(Source material)

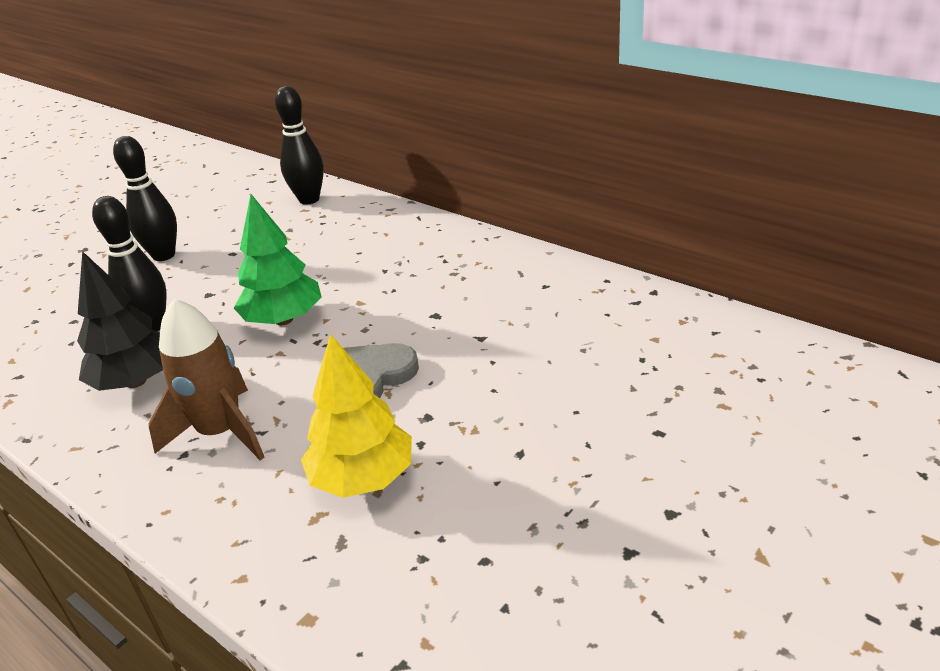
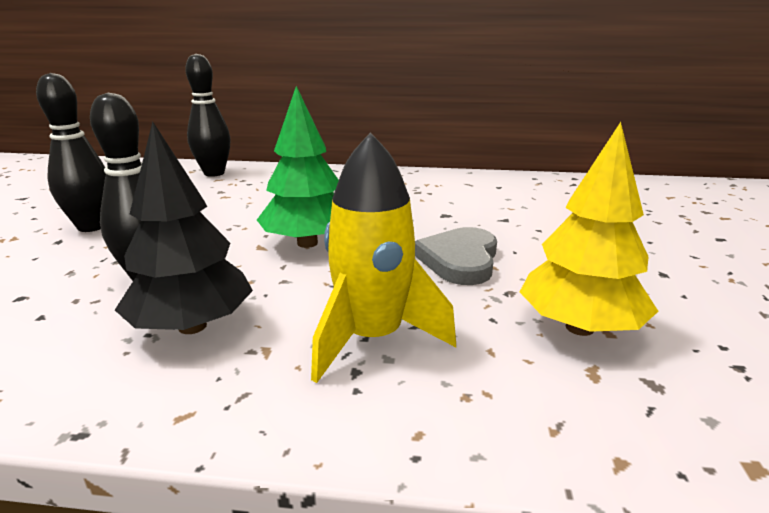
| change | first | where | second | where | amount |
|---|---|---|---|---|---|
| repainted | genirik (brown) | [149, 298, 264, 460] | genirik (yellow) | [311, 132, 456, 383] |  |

(End Source material)
(Source material)

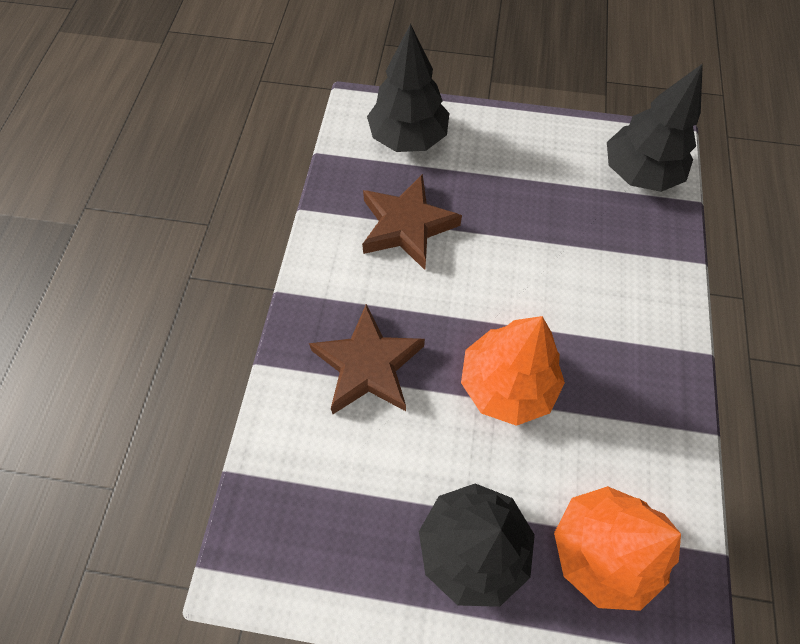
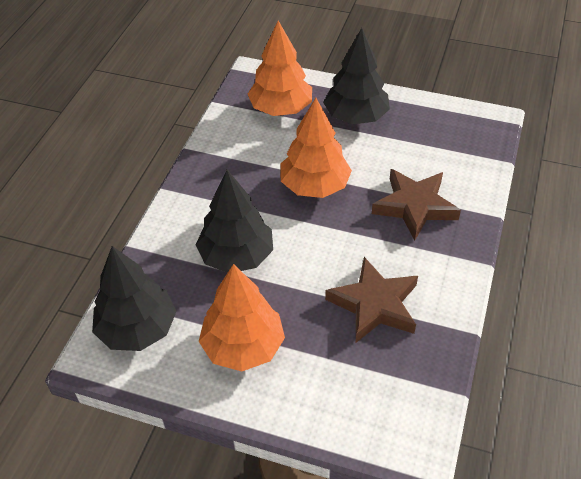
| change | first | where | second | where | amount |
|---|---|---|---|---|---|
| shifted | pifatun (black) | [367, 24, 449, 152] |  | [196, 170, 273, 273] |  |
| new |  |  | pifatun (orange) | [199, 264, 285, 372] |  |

(End Source material)

#### How to complete this task
Tell how many lines of the listing contain the string "pifatun", giving the number without any other words.

#### Solution for this problem
2